Task prompt -
Once you find the line with "F1: none -> 1.5A (GND, NET4)" in the data that follows, repeat it and every line after it exactly, through the line with "C5: 470nF (LINE, VB) -> 68nF (LINE, VB)".

Data shown -
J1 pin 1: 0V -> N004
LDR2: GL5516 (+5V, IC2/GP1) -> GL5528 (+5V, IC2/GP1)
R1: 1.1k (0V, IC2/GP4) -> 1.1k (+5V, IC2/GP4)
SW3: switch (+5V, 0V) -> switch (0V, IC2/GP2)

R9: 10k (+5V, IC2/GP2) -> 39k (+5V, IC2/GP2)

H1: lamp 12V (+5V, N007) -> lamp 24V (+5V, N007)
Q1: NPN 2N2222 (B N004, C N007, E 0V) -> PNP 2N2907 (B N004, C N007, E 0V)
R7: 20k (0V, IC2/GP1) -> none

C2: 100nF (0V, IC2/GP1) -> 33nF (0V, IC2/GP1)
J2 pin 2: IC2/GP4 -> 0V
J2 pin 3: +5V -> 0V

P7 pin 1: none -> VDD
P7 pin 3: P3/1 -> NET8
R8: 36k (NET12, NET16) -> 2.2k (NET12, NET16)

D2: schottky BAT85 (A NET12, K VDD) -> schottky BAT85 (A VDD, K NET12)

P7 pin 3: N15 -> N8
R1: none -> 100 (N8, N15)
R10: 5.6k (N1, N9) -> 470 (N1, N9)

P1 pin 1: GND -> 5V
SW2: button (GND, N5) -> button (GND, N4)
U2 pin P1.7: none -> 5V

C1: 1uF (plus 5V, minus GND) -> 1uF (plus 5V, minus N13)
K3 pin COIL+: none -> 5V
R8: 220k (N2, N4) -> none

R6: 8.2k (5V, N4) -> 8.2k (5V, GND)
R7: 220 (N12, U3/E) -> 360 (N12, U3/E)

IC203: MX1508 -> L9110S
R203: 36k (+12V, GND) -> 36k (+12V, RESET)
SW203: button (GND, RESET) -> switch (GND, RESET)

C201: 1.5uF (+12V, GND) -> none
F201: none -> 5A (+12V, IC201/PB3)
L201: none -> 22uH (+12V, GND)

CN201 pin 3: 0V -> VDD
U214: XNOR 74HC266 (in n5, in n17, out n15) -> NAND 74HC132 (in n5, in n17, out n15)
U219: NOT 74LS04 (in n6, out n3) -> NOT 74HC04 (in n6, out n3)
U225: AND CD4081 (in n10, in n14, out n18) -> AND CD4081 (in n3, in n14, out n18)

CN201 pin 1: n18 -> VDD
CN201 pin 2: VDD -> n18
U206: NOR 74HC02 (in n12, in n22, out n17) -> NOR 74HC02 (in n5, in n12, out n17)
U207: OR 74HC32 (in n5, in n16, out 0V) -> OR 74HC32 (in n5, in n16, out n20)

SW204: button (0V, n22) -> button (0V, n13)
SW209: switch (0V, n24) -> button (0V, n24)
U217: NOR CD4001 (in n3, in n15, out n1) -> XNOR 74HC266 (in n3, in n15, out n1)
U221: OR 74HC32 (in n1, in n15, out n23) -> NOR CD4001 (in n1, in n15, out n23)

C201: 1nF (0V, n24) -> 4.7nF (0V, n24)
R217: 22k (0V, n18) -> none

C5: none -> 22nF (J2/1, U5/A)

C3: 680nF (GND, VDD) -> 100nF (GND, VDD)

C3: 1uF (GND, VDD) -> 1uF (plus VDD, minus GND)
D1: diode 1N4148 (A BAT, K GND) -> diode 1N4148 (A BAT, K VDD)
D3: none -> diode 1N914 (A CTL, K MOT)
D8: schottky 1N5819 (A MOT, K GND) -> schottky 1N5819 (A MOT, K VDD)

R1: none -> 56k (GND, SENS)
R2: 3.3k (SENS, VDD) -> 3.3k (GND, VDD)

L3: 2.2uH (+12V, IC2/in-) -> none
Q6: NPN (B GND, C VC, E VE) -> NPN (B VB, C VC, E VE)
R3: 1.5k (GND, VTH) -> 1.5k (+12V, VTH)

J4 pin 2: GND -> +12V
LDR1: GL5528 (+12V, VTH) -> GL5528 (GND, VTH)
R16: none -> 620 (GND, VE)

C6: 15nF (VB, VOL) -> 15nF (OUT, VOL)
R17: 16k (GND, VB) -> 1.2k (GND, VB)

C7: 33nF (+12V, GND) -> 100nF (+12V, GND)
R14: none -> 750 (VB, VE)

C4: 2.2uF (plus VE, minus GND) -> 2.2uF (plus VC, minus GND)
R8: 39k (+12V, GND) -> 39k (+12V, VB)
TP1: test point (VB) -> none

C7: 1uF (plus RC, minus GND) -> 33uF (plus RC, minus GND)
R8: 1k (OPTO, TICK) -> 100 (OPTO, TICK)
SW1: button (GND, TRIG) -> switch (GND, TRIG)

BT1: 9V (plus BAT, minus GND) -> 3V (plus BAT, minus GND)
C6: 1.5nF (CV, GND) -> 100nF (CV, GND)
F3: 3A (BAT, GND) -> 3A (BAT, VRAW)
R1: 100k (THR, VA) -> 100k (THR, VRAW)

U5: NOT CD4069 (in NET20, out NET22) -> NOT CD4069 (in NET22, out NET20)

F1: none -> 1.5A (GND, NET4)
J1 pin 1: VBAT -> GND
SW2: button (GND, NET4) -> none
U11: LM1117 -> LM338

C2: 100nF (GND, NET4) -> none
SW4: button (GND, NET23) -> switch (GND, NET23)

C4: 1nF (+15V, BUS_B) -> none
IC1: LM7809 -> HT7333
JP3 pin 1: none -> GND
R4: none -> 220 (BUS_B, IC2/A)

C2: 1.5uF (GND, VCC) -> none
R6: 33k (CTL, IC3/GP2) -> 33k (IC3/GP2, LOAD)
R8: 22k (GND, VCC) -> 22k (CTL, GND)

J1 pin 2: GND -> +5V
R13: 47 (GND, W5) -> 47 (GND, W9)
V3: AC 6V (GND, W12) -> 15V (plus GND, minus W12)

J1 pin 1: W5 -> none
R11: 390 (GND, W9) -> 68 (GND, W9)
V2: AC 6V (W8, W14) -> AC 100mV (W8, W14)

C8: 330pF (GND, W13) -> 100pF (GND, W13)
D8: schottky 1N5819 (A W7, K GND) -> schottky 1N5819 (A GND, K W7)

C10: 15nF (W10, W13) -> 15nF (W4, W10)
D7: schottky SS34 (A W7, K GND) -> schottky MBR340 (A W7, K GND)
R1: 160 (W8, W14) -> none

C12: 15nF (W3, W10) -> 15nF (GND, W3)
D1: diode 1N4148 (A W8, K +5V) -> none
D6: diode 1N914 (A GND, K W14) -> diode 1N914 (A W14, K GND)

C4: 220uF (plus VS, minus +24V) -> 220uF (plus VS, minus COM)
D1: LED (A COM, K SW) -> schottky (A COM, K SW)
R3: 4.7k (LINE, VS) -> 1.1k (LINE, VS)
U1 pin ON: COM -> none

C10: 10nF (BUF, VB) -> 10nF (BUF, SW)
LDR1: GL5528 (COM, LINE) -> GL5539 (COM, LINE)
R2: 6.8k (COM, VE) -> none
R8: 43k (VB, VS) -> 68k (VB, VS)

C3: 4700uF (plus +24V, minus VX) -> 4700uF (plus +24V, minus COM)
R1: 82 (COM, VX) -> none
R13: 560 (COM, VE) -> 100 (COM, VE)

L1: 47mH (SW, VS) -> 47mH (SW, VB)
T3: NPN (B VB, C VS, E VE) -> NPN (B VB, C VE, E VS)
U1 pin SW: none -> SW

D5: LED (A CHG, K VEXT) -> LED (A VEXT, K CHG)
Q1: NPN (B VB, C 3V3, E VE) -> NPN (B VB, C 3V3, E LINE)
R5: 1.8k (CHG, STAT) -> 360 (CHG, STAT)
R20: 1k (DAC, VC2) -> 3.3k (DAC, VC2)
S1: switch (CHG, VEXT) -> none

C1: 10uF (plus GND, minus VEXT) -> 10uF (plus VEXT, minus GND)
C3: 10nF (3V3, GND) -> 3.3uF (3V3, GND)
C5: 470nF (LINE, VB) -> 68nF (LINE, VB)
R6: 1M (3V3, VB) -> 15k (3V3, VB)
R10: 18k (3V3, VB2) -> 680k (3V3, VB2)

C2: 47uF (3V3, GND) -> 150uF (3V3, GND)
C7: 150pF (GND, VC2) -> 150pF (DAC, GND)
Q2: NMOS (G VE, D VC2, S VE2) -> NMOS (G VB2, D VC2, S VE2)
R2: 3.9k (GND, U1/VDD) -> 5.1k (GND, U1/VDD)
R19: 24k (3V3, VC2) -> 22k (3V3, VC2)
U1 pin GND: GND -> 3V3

Written reply -
F1: none -> 1.5A (GND, NET4)
J1 pin 1: VBAT -> GND
SW2: button (GND, NET4) -> none
U11: LM1117 -> LM338

C2: 100nF (GND, NET4) -> none
SW4: button (GND, NET23) -> switch (GND, NET23)

C4: 1nF (+15V, BUS_B) -> none
IC1: LM7809 -> HT7333
JP3 pin 1: none -> GND
R4: none -> 220 (BUS_B, IC2/A)

C2: 1.5uF (GND, VCC) -> none
R6: 33k (CTL, IC3/GP2) -> 33k (IC3/GP2, LOAD)
R8: 22k (GND, VCC) -> 22k (CTL, GND)

J1 pin 2: GND -> +5V
R13: 47 (GND, W5) -> 47 (GND, W9)
V3: AC 6V (GND, W12) -> 15V (plus GND, minus W12)

J1 pin 1: W5 -> none
R11: 390 (GND, W9) -> 68 (GND, W9)
V2: AC 6V (W8, W14) -> AC 100mV (W8, W14)

C8: 330pF (GND, W13) -> 100pF (GND, W13)
D8: schottky 1N5819 (A W7, K GND) -> schottky 1N5819 (A GND, K W7)

C10: 15nF (W10, W13) -> 15nF (W4, W10)
D7: schottky SS34 (A W7, K GND) -> schottky MBR340 (A W7, K GND)
R1: 160 (W8, W14) -> none

C12: 15nF (W3, W10) -> 15nF (GND, W3)
D1: diode 1N4148 (A W8, K +5V) -> none
D6: diode 1N914 (A GND, K W14) -> diode 1N914 (A W14, K GND)

C4: 220uF (plus VS, minus +24V) -> 220uF (plus VS, minus COM)
D1: LED (A COM, K SW) -> schottky (A COM, K SW)
R3: 4.7k (LINE, VS) -> 1.1k (LINE, VS)
U1 pin ON: COM -> none

C10: 10nF (BUF, VB) -> 10nF (BUF, SW)
LDR1: GL5528 (COM, LINE) -> GL5539 (COM, LINE)
R2: 6.8k (COM, VE) -> none
R8: 43k (VB, VS) -> 68k (VB, VS)

C3: 4700uF (plus +24V, minus VX) -> 4700uF (plus +24V, minus COM)
R1: 82 (COM, VX) -> none
R13: 560 (COM, VE) -> 100 (COM, VE)

L1: 47mH (SW, VS) -> 47mH (SW, VB)
T3: NPN (B VB, C VS, E VE) -> NPN (B VB, C VE, E VS)
U1 pin SW: none -> SW

D5: LED (A CHG, K VEXT) -> LED (A VEXT, K CHG)
Q1: NPN (B VB, C 3V3, E VE) -> NPN (B VB, C 3V3, E LINE)
R5: 1.8k (CHG, STAT) -> 360 (CHG, STAT)
R20: 1k (DAC, VC2) -> 3.3k (DAC, VC2)
S1: switch (CHG, VEXT) -> none

C1: 10uF (plus GND, minus VEXT) -> 10uF (plus VEXT, minus GND)
C3: 10nF (3V3, GND) -> 3.3uF (3V3, GND)
C5: 470nF (LINE, VB) -> 68nF (LINE, VB)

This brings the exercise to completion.